§ TASK ITEM
May I have the lines from the one containing "(368, 306) = (493, 283): blue" to the end of the entries, returned exactly and with nothing else?

§ TASK INPUT
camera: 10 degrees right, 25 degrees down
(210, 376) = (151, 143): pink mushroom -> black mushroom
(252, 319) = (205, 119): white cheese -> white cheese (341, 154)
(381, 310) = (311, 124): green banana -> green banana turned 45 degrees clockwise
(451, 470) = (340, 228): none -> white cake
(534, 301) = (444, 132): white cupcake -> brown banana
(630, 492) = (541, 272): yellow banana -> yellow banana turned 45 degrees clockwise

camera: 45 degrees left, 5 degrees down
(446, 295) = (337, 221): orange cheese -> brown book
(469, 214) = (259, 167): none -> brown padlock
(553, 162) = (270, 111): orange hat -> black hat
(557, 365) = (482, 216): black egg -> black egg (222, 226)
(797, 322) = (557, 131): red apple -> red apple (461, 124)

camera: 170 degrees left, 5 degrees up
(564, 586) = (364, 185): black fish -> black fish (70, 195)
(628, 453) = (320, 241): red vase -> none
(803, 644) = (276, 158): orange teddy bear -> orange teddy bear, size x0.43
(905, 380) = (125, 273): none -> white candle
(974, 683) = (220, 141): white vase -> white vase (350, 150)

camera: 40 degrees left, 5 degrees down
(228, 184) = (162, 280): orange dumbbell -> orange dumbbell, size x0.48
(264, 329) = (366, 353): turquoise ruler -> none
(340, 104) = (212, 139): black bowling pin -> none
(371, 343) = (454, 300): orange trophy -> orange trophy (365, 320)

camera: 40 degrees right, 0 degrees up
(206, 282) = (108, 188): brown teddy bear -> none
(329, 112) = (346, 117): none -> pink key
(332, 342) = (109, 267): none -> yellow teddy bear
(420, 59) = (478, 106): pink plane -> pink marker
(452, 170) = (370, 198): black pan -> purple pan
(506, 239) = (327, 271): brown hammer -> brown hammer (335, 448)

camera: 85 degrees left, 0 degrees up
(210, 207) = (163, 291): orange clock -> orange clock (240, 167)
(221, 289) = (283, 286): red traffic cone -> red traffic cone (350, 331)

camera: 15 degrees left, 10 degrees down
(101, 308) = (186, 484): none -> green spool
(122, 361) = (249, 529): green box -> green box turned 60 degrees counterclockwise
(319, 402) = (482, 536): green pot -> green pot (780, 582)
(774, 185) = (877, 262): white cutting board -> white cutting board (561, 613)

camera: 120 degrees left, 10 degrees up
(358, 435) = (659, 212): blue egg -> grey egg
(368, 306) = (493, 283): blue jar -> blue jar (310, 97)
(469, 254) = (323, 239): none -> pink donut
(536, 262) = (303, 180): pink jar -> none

§ RESPONSE TO THIS EXERCISE
(368, 306) = (493, 283): blue jar -> blue jar (310, 97)
(469, 254) = (323, 239): none -> pink donut
(536, 262) = (303, 180): pink jar -> none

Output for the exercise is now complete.